▶ [PROBLEM TO WORK ON]
A faithful copy of the data is what is wanted, minus any pictures.

▶ [INPUT DATA]
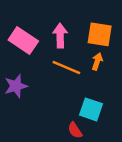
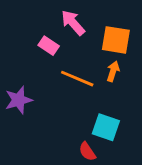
pink arrow: (60, 36) -> (73, 23), moved, turned -40
pink rectangle: (23, 41) -> (49, 46), moved, size x0.6

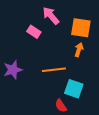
orange line: (77, 79) -> (54, 70), moved, turned -30

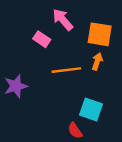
orange line: (54, 70) -> (66, 70), moved

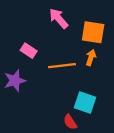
pink rectangle: (42, 39) -> (29, 51), moved

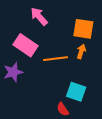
pink arrow: (59, 18) -> (39, 16), moved
pink rectangle: (29, 51) -> (26, 45), size x1.6

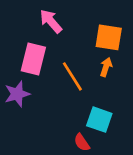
pink rectangle: (26, 45) -> (33, 59), turned 70
orange line: (56, 59) -> (72, 76), turned 65

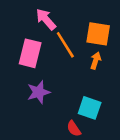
orange line: (72, 76) -> (65, 45), moved
purple star: (17, 94) -> (39, 92), moved

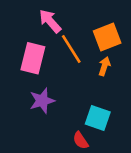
orange square: (98, 34) -> (107, 37), turned -30

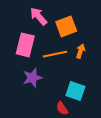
orange square: (107, 37) -> (66, 26), moved
orange line: (71, 49) -> (55, 54), moved, turned -70

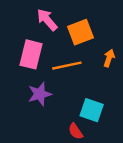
orange arrow: (81, 51) -> (109, 58), moved

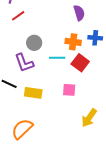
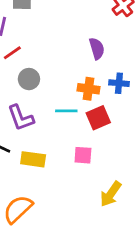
gray circle: (34, 43) -> (29, 79), moved
red square: (80, 63) -> (98, 118), turned 30

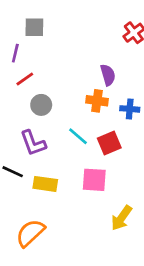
orange cross: (88, 89) -> (97, 101), moved
cyan line: (66, 111) -> (78, 136), turned 40
pink square: (83, 155) -> (94, 180), size x1.4

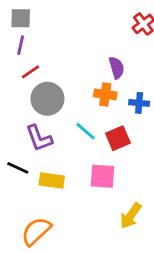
gray square: (34, 27) -> (21, 18), moved
gray circle: (41, 105) -> (47, 99), size x1.5

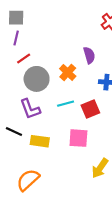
orange cross: (105, 94) -> (68, 72), moved, turned 35
cyan line: (86, 131) -> (66, 104), turned -56

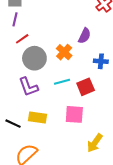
purple semicircle: (89, 55) -> (85, 36), turned 42
black line: (14, 132) -> (13, 124), moved

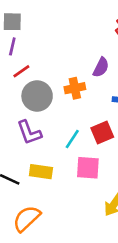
orange cross: (64, 52) -> (75, 88), turned 35
cyan line: (62, 82) -> (72, 139), moved, turned -42

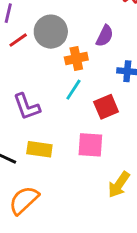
gray circle: (37, 96) -> (51, 32), moved
cyan line: (72, 139) -> (73, 90), moved

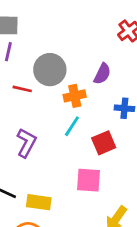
red line: (18, 40) -> (22, 89), moved, turned 48
purple L-shape: (27, 107) -> (26, 143), turned -132
yellow rectangle: (39, 149) -> (39, 202), moved

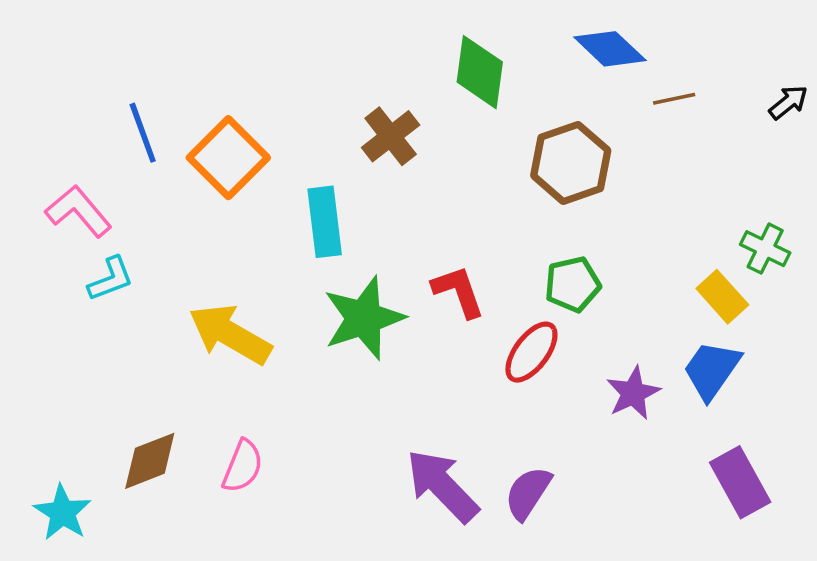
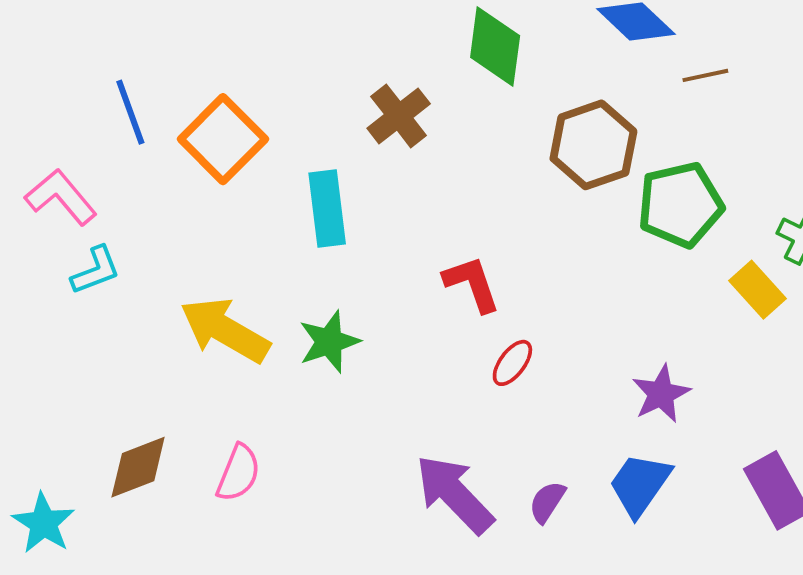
green pentagon: (573, 284) -> (680, 205), moved, size x1.4
green star: (364, 318) -> (329, 342), moved, size x0.7
red ellipse: (531, 352) -> (512, 363), moved, size x0.7
blue trapezoid: (712, 370) -> (640, 485), moved
purple semicircle: (528, 493) -> (547, 502), size x0.7

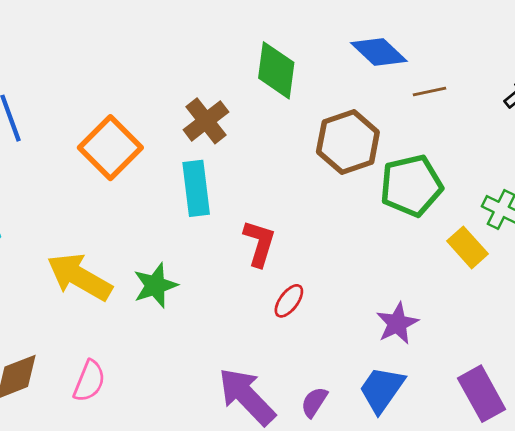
orange square: (223, 139) -> (110, 148), moved
cyan rectangle: (327, 209) -> (196, 188), moved
red L-shape: (472, 284) -> (259, 243), turned 36

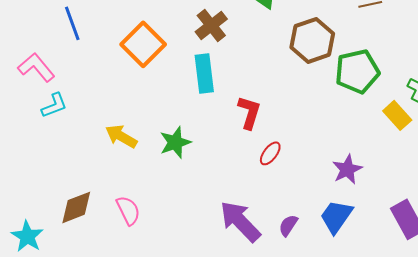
yellow arrow: (79, 277) -> (121, 136), size x0.7
pink semicircle: (89, 381) -> (128, 210), turned -48

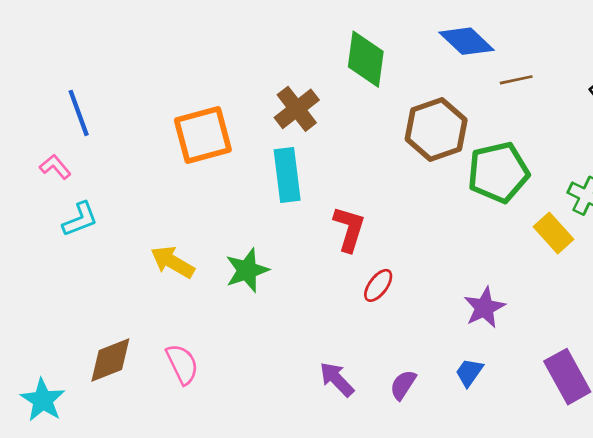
blue line: (72, 23) -> (79, 113), moved
orange square: (143, 44) -> (203, 135), turned 30
pink L-shape: (36, 67) -> (55, 167), size x0.6
blue trapezoid: (336, 216) -> (469, 372), size x0.6
purple arrow: (240, 221) -> (337, 379), size x0.6

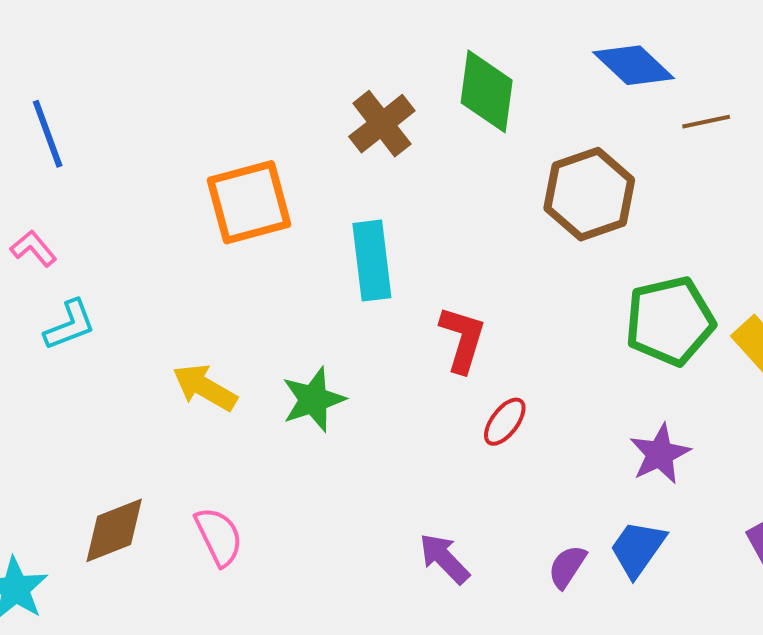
brown cross: (297, 109) -> (382, 124), moved
blue line: (79, 113) -> (48, 134), moved
green pentagon: (498, 172) -> (670, 321), moved
blue trapezoid: (469, 372) -> (638, 549), size x1.4
purple semicircle: (403, 385) -> (567, 567), moved

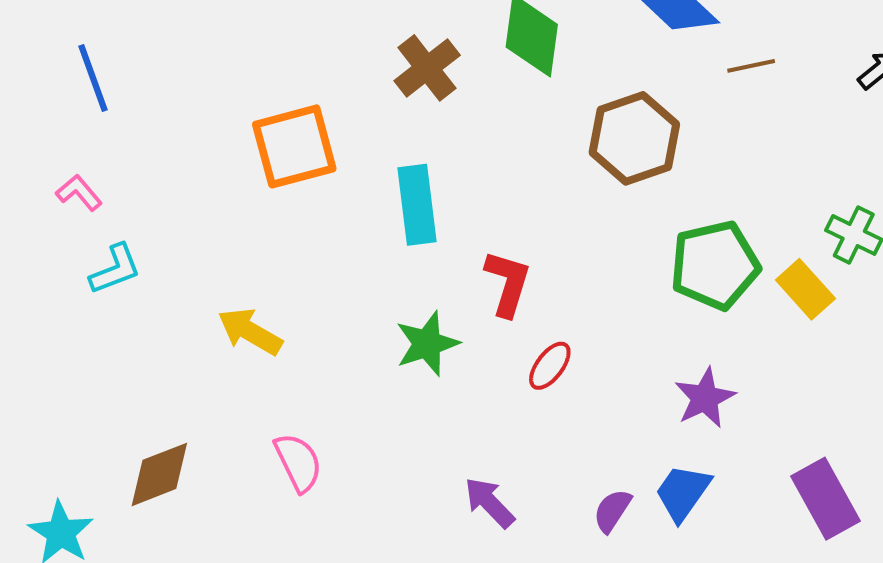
green star: (313, 400) -> (427, 344), moved
pink semicircle: (219, 536) -> (298, 462), moved

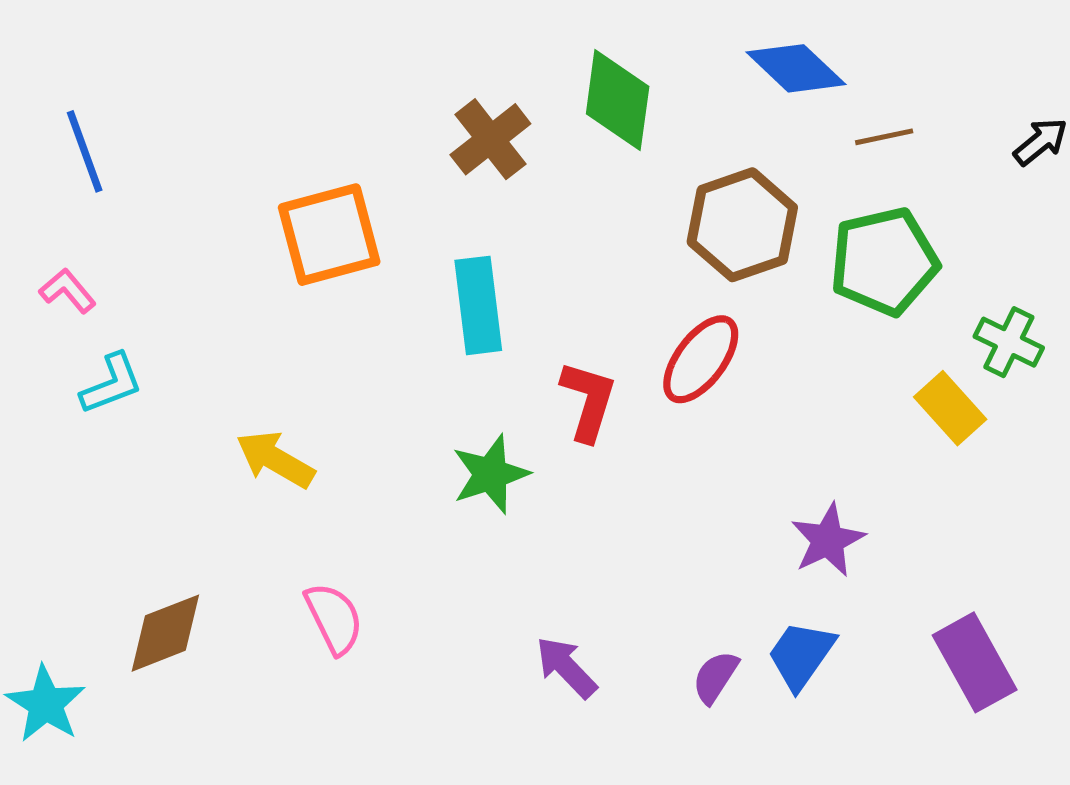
green pentagon: (715, 265) -> (884, 261), moved
red ellipse: (550, 366) -> (701, 359), moved, size x1.5

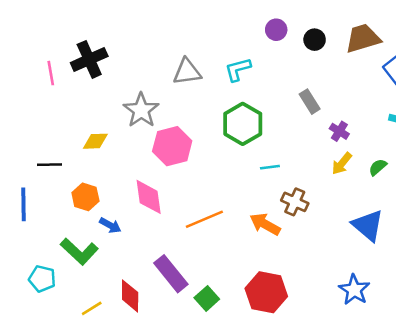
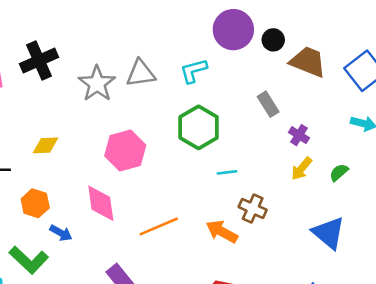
purple circle: (276, 30) -> (233, 30), size x1.8
brown trapezoid: (363, 38) -> (308, 62), moved, turned 39
gray star: (141, 110) -> (97, 84), moved

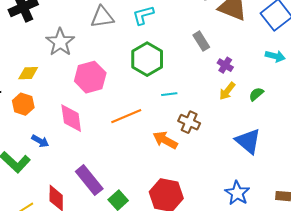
gray star: (97, 84) -> (60, 42), moved
orange hexagon: (35, 203) -> (23, 104), moved
orange line: (159, 226) -> (126, 116), moved

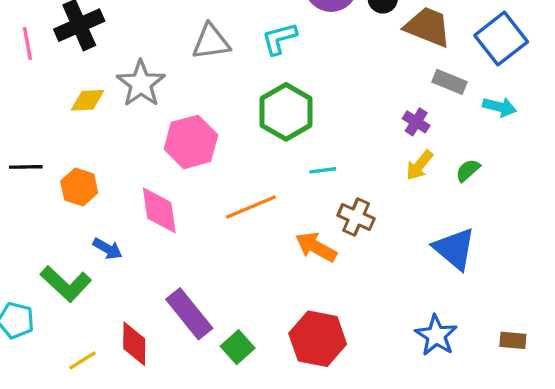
gray rectangle: (201, 41) -> (449, 82), moved, turned -36
yellow diamond: (28, 73) -> (88, 100), moved

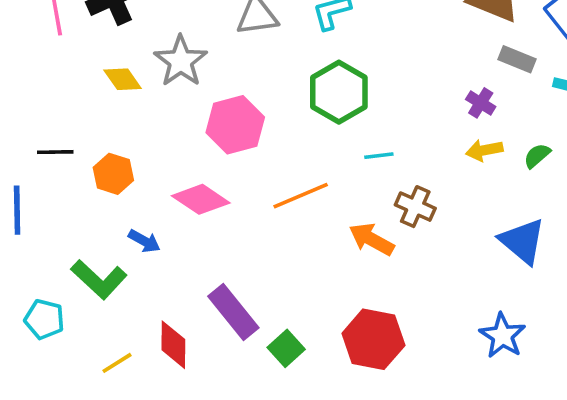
yellow diamond: (88, 100) -> (123, 79), turned 57
yellow arrow: (419, 165) -> (484, 150), turned 40
pink diamond: (159, 210) -> (201, 199), turned -48

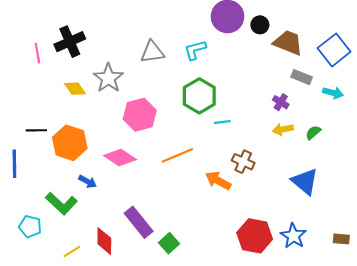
cyan line: (379, 156) -> (222, 122), moved
orange hexagon: (113, 174) -> (70, 143), size x1.5
red hexagon: (373, 339) -> (255, 236), moved

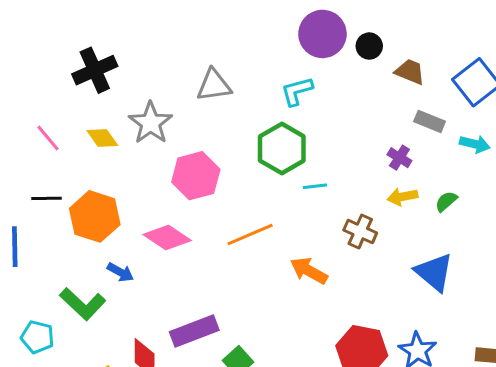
brown trapezoid: (288, 43) -> (410, 72), size x0.7
cyan L-shape: (195, 50) -> (297, 91), moved
pink line: (37, 53) -> (48, 138), moved, turned -30
brown cross: (243, 162) -> (360, 232), moved
purple rectangle: (139, 222) -> (194, 331), turned -72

▶ [RESPONSE TO THIS TASK]
pink arrow: (60, 36) -> (73, 23), moved, turned -40
pink rectangle: (23, 41) -> (49, 46), moved, size x0.6

orange line: (77, 79) -> (54, 70), moved, turned -30

orange line: (54, 70) -> (66, 70), moved

pink rectangle: (42, 39) -> (29, 51), moved

pink arrow: (59, 18) -> (39, 16), moved
pink rectangle: (29, 51) -> (26, 45), size x1.6

pink rectangle: (26, 45) -> (33, 59), turned 70
orange line: (56, 59) -> (72, 76), turned 65

orange line: (72, 76) -> (65, 45), moved
purple star: (17, 94) -> (39, 92), moved

orange square: (98, 34) -> (107, 37), turned -30

orange square: (107, 37) -> (66, 26), moved
orange line: (71, 49) -> (55, 54), moved, turned -70

orange arrow: (81, 51) -> (109, 58), moved

gray circle: (34, 43) -> (29, 79), moved
red square: (80, 63) -> (98, 118), turned 30

orange cross: (88, 89) -> (97, 101), moved
cyan line: (66, 111) -> (78, 136), turned 40
pink square: (83, 155) -> (94, 180), size x1.4

gray square: (34, 27) -> (21, 18), moved
gray circle: (41, 105) -> (47, 99), size x1.5

orange cross: (105, 94) -> (68, 72), moved, turned 35
cyan line: (86, 131) -> (66, 104), turned -56

purple semicircle: (89, 55) -> (85, 36), turned 42
black line: (14, 132) -> (13, 124), moved

orange cross: (64, 52) -> (75, 88), turned 35
cyan line: (62, 82) -> (72, 139), moved, turned -42

gray circle: (37, 96) -> (51, 32), moved
cyan line: (72, 139) -> (73, 90), moved

red line: (18, 40) -> (22, 89), moved, turned 48
purple L-shape: (27, 107) -> (26, 143), turned -132
yellow rectangle: (39, 149) -> (39, 202), moved

green pentagon: (573, 284) -> (680, 205), moved, size x1.4
green star: (364, 318) -> (329, 342), moved, size x0.7
red ellipse: (531, 352) -> (512, 363), moved, size x0.7
blue trapezoid: (712, 370) -> (640, 485), moved
purple semicircle: (528, 493) -> (547, 502), size x0.7

orange square: (223, 139) -> (110, 148), moved
cyan rectangle: (327, 209) -> (196, 188), moved
red L-shape: (472, 284) -> (259, 243), turned 36

yellow arrow: (79, 277) -> (121, 136), size x0.7
pink semicircle: (89, 381) -> (128, 210), turned -48

blue line: (72, 23) -> (79, 113), moved
orange square: (143, 44) -> (203, 135), turned 30
pink L-shape: (36, 67) -> (55, 167), size x0.6
blue trapezoid: (336, 216) -> (469, 372), size x0.6
purple arrow: (240, 221) -> (337, 379), size x0.6

brown cross: (297, 109) -> (382, 124), moved
blue line: (79, 113) -> (48, 134), moved
green pentagon: (498, 172) -> (670, 321), moved
blue trapezoid: (469, 372) -> (638, 549), size x1.4
purple semicircle: (403, 385) -> (567, 567), moved

green star: (313, 400) -> (427, 344), moved
pink semicircle: (219, 536) -> (298, 462), moved

green pentagon: (715, 265) -> (884, 261), moved
red ellipse: (550, 366) -> (701, 359), moved, size x1.5

purple circle: (276, 30) -> (233, 30), size x1.8
brown trapezoid: (363, 38) -> (308, 62), moved, turned 39
gray star: (141, 110) -> (97, 84), moved

gray star: (97, 84) -> (60, 42), moved
orange hexagon: (35, 203) -> (23, 104), moved
orange line: (159, 226) -> (126, 116), moved

gray rectangle: (201, 41) -> (449, 82), moved, turned -36
yellow diamond: (28, 73) -> (88, 100), moved

yellow diamond: (88, 100) -> (123, 79), turned 57
yellow arrow: (419, 165) -> (484, 150), turned 40
pink diamond: (159, 210) -> (201, 199), turned -48

cyan line: (379, 156) -> (222, 122), moved
orange hexagon: (113, 174) -> (70, 143), size x1.5
red hexagon: (373, 339) -> (255, 236), moved

brown trapezoid: (288, 43) -> (410, 72), size x0.7
cyan L-shape: (195, 50) -> (297, 91), moved
pink line: (37, 53) -> (48, 138), moved, turned -30
brown cross: (243, 162) -> (360, 232), moved
purple rectangle: (139, 222) -> (194, 331), turned -72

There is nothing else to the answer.